▶ Work request
Could you please reproduce all the records below exactly, leaving out the images?
* * * * * * * * *
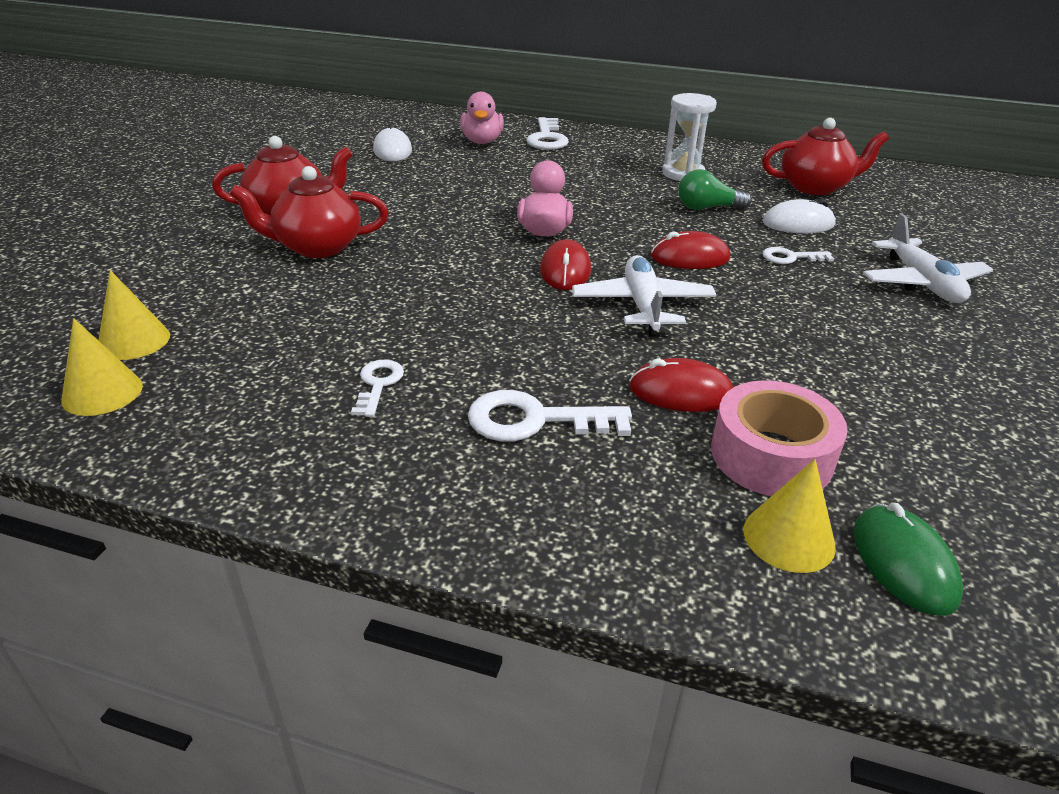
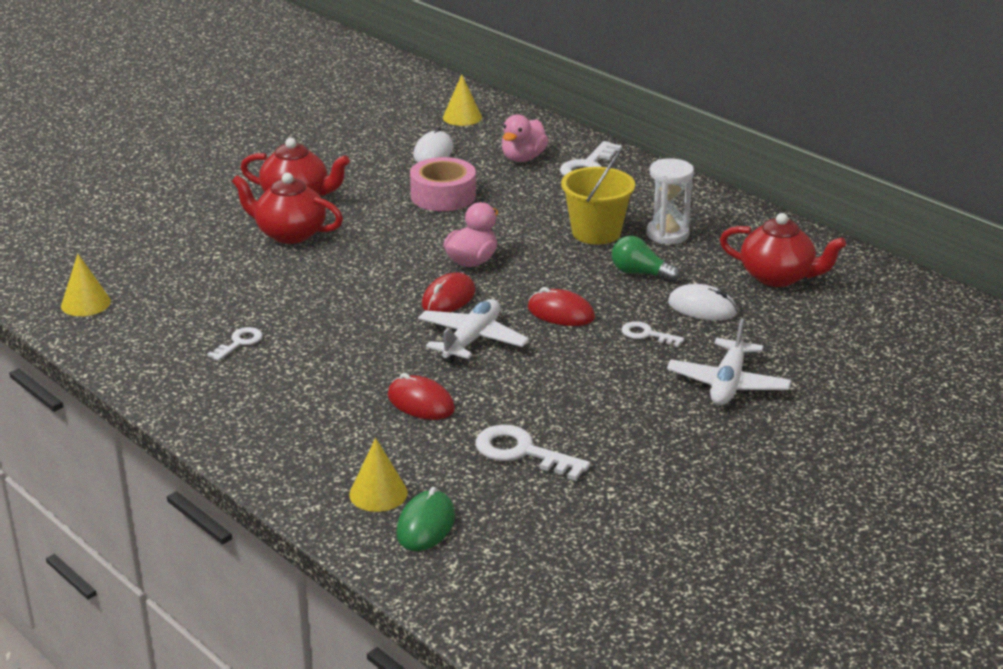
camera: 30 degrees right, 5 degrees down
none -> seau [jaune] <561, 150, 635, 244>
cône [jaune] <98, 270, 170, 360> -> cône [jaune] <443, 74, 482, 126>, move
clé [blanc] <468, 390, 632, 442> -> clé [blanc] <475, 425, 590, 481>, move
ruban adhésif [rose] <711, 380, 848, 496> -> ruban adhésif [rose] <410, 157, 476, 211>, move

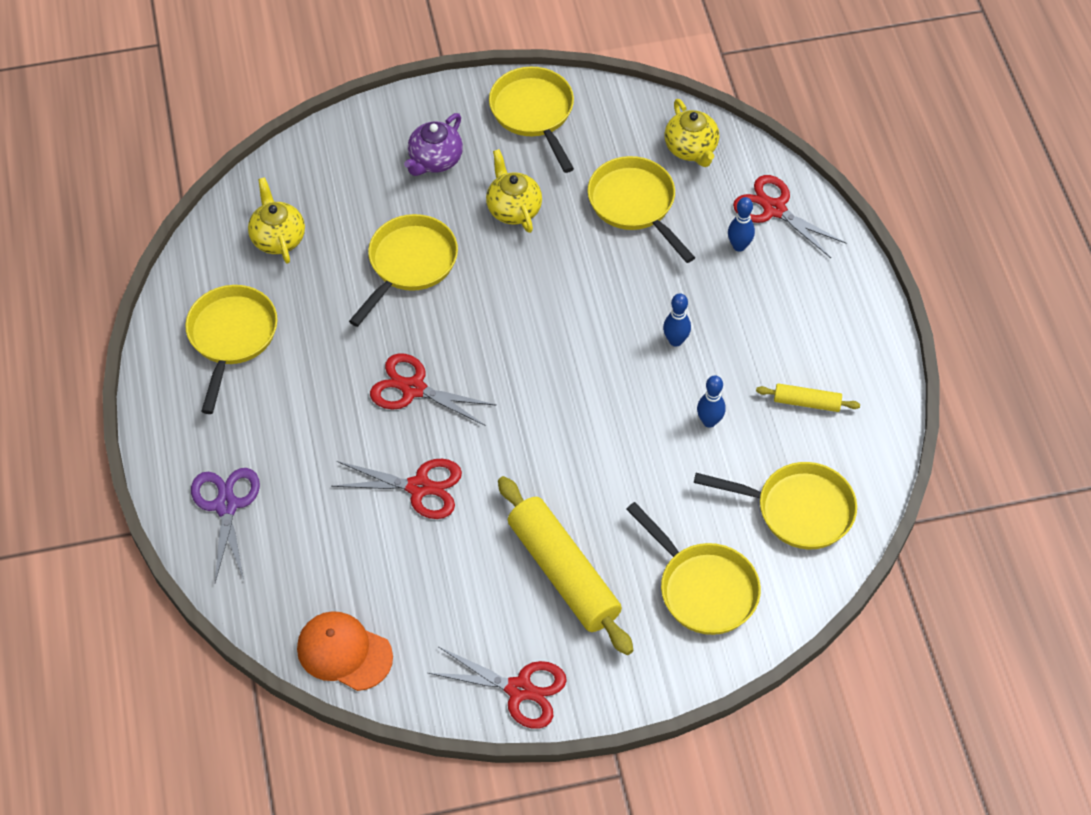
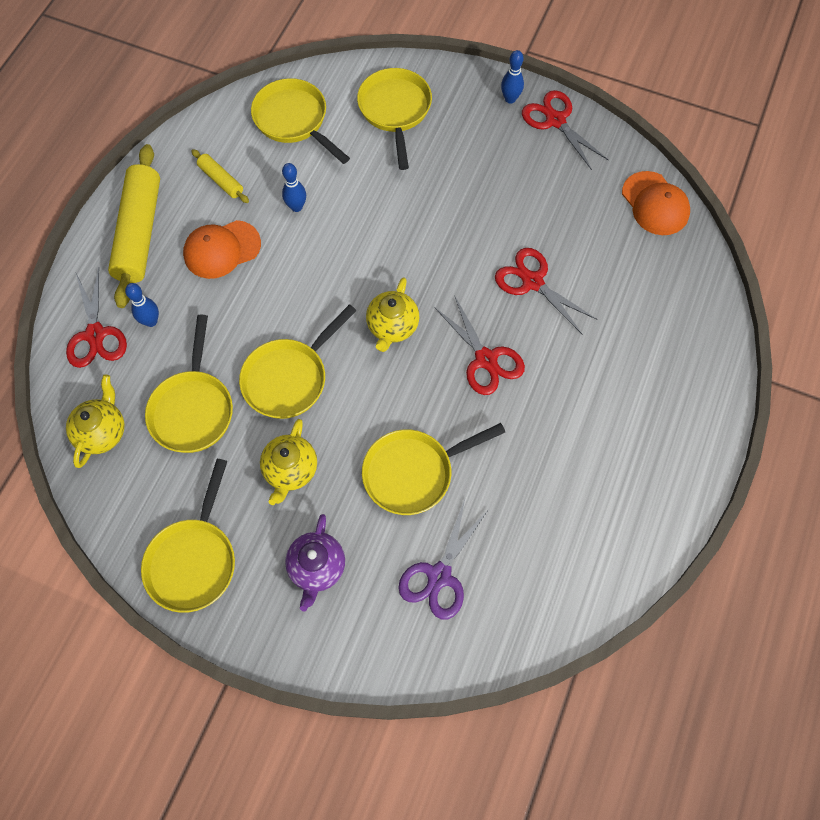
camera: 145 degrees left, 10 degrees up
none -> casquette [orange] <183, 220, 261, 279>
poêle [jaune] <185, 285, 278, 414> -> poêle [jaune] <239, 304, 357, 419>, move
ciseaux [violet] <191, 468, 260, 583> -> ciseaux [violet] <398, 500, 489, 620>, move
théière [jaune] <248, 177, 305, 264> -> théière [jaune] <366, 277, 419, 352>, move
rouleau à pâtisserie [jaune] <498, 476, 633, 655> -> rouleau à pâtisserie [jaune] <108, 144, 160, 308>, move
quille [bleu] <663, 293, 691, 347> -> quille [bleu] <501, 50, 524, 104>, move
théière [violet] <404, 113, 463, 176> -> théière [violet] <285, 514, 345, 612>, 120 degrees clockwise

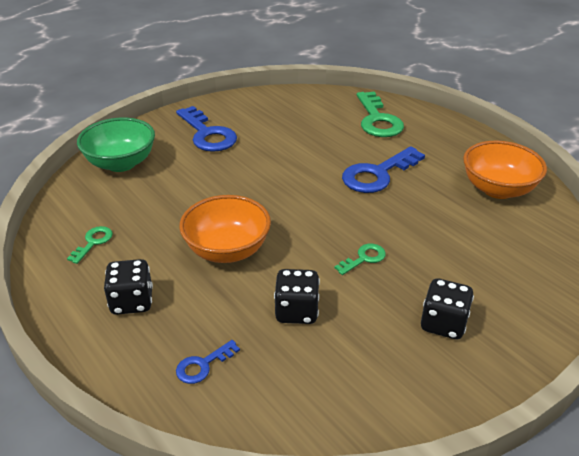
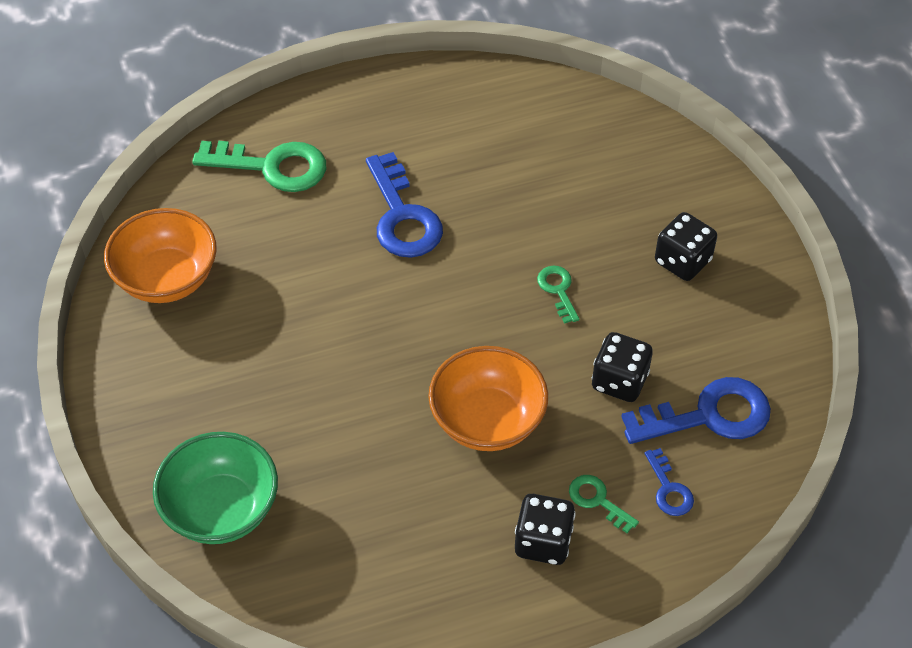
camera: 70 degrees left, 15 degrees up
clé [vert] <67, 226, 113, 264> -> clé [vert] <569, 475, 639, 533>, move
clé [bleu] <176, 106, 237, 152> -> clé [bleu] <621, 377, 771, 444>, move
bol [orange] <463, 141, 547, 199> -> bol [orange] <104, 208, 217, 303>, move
* * * * * * * * *
▶ Output of the exercise
camera: 30 degrees right, 5 degrees down
none -> seau [jaune] <561, 150, 635, 244>
cône [jaune] <98, 270, 170, 360> -> cône [jaune] <443, 74, 482, 126>, move
clé [blanc] <468, 390, 632, 442> -> clé [blanc] <475, 425, 590, 481>, move
ruban adhésif [rose] <711, 380, 848, 496> -> ruban adhésif [rose] <410, 157, 476, 211>, move

camera: 145 degrees left, 10 degrees up
none -> casquette [orange] <183, 220, 261, 279>
poêle [jaune] <185, 285, 278, 414> -> poêle [jaune] <239, 304, 357, 419>, move
ciseaux [violet] <191, 468, 260, 583> -> ciseaux [violet] <398, 500, 489, 620>, move
théière [jaune] <248, 177, 305, 264> -> théière [jaune] <366, 277, 419, 352>, move
rouleau à pâtisserie [jaune] <498, 476, 633, 655> -> rouleau à pâtisserie [jaune] <108, 144, 160, 308>, move
quille [bleu] <663, 293, 691, 347> -> quille [bleu] <501, 50, 524, 104>, move
théière [violet] <404, 113, 463, 176> -> théière [violet] <285, 514, 345, 612>, 120 degrees clockwise

camera: 70 degrees left, 15 degrees up
clé [vert] <67, 226, 113, 264> -> clé [vert] <569, 475, 639, 533>, move
clé [bleu] <176, 106, 237, 152> -> clé [bleu] <621, 377, 771, 444>, move
bol [orange] <463, 141, 547, 199> -> bol [orange] <104, 208, 217, 303>, move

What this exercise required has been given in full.